* BRIEF *
From the material below, set down exactly the lines that run from the one containing "parcel (red) (153,195,62,54)" to the one containing "heart (ebony) (291,227,38,26)", minus the pictures.
[Opening INPUT RECORDS section]
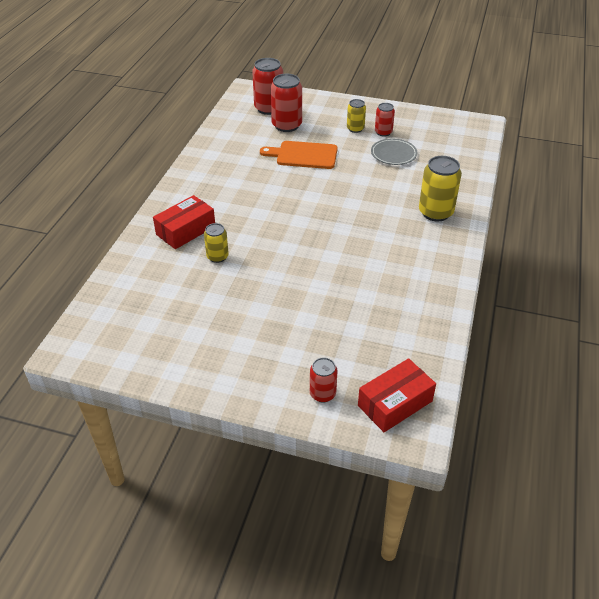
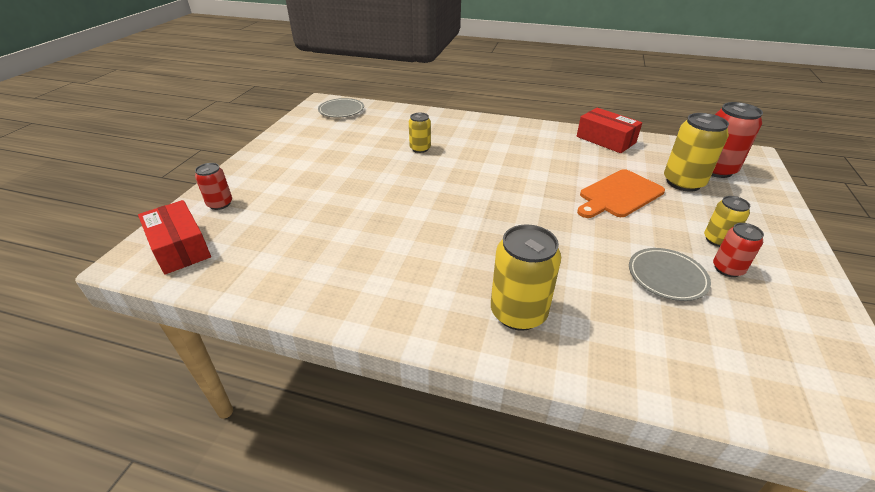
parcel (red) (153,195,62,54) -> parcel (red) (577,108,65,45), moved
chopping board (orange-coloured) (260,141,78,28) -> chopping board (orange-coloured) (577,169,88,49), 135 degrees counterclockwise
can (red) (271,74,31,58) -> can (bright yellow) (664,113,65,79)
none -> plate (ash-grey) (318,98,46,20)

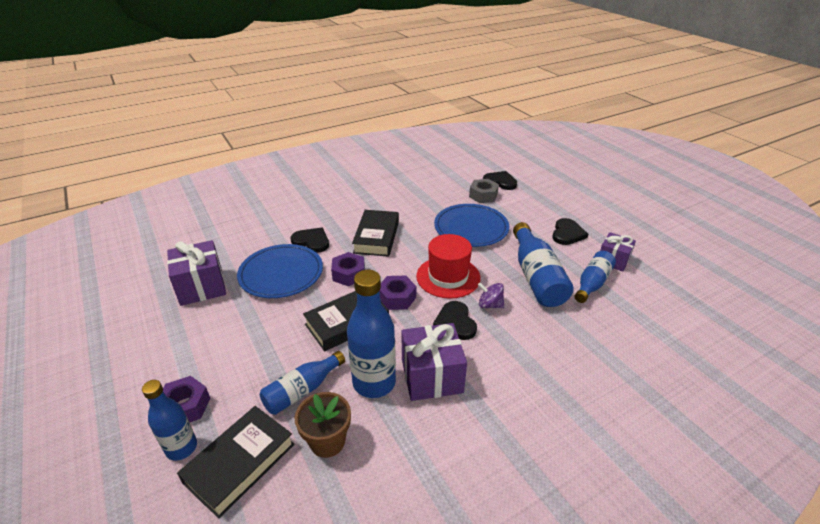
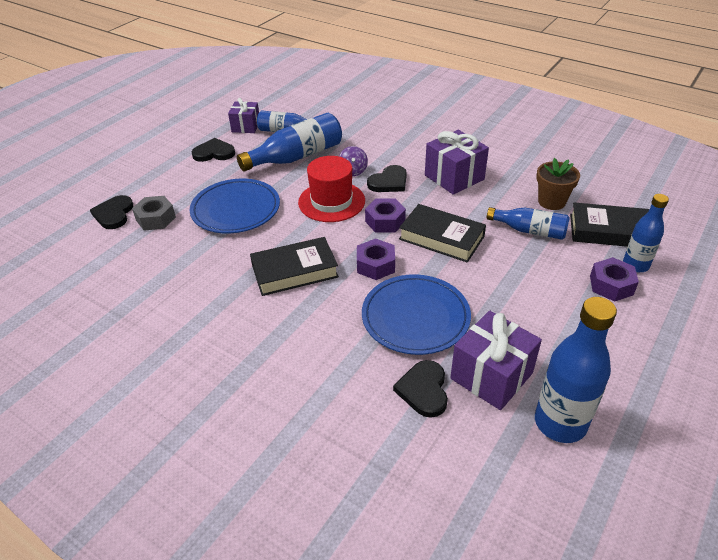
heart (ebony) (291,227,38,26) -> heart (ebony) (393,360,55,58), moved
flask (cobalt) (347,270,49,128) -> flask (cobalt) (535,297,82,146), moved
[Closing INPUT RECORDS section]
[Opening INPUT RECORDS section]
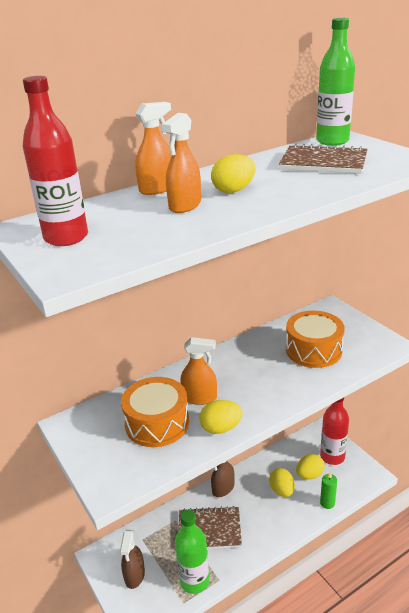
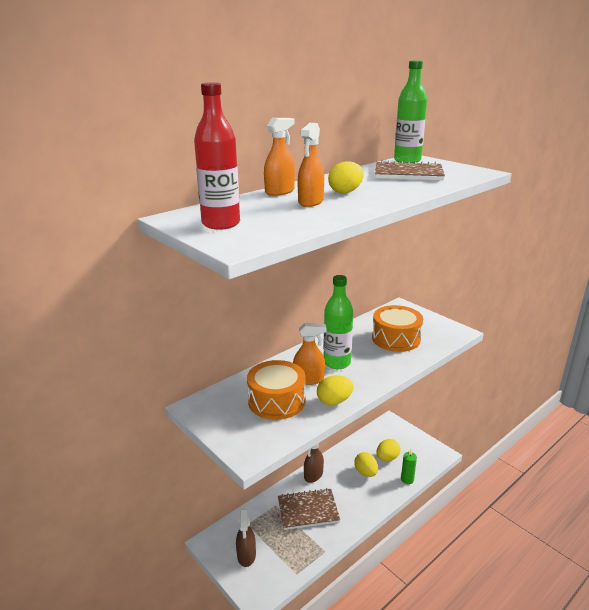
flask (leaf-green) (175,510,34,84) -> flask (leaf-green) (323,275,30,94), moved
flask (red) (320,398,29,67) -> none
[Closing INPUT RECORDS section]
* SOLUTION *
parcel (red) (153,195,62,54) -> parcel (red) (577,108,65,45), moved
chopping board (orange-coloured) (260,141,78,28) -> chopping board (orange-coloured) (577,169,88,49), 135 degrees counterclockwise
can (red) (271,74,31,58) -> can (bright yellow) (664,113,65,79)
none -> plate (ash-grey) (318,98,46,20)

heart (ebony) (291,227,38,26) -> heart (ebony) (393,360,55,58), moved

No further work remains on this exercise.